====== Dati forniti ======

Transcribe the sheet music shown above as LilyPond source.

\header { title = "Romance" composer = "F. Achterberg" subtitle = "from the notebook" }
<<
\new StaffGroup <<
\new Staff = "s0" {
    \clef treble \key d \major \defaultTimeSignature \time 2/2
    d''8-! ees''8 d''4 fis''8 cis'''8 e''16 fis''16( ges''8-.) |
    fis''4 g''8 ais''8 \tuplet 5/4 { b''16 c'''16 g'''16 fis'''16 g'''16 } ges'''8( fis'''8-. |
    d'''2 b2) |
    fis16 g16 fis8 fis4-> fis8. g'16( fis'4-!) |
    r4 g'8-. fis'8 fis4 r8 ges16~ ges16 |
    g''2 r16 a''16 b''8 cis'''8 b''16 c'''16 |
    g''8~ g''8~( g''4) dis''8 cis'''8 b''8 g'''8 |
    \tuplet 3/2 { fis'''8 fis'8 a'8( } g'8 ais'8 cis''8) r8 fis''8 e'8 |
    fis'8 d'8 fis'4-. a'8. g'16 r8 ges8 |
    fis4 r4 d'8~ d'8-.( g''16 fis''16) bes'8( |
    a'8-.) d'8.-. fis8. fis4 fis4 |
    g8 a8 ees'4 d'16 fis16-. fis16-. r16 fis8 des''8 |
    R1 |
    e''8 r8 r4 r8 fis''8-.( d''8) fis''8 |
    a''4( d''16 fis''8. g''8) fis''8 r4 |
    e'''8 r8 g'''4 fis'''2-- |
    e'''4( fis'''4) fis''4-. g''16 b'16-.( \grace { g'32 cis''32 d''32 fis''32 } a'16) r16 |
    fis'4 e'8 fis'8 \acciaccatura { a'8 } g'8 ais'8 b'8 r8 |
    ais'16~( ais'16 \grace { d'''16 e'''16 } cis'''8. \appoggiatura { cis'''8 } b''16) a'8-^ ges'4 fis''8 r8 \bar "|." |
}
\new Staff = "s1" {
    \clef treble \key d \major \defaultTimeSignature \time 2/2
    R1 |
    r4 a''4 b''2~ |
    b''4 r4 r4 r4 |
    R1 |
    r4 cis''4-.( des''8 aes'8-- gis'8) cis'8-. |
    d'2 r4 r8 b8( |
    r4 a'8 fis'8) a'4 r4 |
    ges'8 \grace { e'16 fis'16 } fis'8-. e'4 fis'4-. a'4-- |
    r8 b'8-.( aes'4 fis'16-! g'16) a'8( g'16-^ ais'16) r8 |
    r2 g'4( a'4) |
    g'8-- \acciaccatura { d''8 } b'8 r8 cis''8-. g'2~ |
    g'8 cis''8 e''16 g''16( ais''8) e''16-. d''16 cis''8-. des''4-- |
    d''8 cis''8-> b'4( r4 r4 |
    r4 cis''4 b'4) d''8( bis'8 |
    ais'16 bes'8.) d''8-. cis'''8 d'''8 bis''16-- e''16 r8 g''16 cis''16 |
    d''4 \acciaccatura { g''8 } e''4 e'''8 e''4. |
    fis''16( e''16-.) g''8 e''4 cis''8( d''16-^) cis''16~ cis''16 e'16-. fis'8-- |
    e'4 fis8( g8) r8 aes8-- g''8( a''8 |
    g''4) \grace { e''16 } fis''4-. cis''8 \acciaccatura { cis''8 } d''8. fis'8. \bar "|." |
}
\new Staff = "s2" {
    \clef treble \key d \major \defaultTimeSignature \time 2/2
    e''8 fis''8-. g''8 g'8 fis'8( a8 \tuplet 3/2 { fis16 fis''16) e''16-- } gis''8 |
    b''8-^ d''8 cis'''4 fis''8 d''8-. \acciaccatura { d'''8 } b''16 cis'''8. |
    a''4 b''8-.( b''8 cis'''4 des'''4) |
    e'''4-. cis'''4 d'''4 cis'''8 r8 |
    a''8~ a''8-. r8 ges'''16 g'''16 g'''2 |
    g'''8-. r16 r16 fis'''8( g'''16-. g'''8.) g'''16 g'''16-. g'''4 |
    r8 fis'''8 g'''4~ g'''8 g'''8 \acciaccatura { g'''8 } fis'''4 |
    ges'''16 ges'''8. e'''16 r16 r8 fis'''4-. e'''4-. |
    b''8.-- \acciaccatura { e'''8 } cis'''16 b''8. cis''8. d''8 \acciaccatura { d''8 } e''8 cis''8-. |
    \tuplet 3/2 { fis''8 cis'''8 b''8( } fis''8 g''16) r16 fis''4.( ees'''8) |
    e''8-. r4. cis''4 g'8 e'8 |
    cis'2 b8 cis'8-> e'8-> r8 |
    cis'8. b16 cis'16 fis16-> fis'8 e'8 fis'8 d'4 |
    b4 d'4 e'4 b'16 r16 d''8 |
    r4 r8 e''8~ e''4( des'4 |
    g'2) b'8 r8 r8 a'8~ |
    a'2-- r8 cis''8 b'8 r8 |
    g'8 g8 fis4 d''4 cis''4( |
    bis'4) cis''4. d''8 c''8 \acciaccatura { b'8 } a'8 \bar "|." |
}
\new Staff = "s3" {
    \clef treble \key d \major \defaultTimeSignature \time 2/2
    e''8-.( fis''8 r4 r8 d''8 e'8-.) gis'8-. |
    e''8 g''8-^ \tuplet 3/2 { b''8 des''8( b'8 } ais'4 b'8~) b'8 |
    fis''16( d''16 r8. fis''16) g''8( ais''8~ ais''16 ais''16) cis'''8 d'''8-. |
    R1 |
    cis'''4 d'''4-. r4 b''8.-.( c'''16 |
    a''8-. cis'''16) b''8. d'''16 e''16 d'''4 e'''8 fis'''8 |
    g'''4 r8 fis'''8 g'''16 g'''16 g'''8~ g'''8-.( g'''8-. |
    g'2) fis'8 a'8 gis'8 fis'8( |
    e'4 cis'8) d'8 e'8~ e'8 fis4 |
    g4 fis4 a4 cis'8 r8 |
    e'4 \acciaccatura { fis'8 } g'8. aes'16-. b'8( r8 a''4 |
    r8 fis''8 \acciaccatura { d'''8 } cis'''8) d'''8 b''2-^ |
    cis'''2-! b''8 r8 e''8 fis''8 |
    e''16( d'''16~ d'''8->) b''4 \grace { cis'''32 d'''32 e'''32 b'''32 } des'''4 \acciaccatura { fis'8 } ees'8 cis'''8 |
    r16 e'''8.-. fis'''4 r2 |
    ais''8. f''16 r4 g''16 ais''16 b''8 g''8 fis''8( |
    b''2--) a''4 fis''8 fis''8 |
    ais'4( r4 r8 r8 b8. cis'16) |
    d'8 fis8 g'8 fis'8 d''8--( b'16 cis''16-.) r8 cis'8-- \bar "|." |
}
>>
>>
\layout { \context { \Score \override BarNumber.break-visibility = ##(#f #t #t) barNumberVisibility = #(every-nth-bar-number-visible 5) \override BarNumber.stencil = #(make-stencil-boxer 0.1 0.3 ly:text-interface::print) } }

======

Da fare
Riporta, una per una, tutte le righe dei dati in cui compare la parola "acciaccatura".

Risposta completa
    fis'4 e'8 fis'8 \acciaccatura { a'8 } g'8 ais'8 b'8 r8 |
    g'8-- \acciaccatura { d''8 } b'8 r8 cis''8-. g'2~ |
    d''4 \acciaccatura { g''8 } e''4 e'''8 e''4. |
    g''4) \grace { e''16 } fis''4-. cis''8 \acciaccatura { cis''8 } d''8. fis'8. \bar "|." |
    b''8-^ d''8 cis'''4 fis''8 d''8-. \acciaccatura { d'''8 } b''16 cis'''8. |
    r8 fis'''8 g'''4~ g'''8 g'''8 \acciaccatura { g'''8 } fis'''4 |
    b''8.-- \acciaccatura { e'''8 } cis'''16 b''8. cis''8. d''8 \acciaccatura { d''8 } e''8 cis''8-. |
    bis'4) cis''4. d''8 c''8 \acciaccatura { b'8 } a'8 \bar "|." |
    e'4 \acciaccatura { fis'8 } g'8. aes'16-. b'8( r8 a''4 |
    r8 fis''8 \acciaccatura { d'''8 } cis'''8) d'''8 b''2-^ |
    e''16( d'''16~ d'''8->) b''4 \grace { cis'''32 d'''32 e'''32 b'''32 } des'''4 \acciaccatura { fis'8 } ees'8 cis'''8 |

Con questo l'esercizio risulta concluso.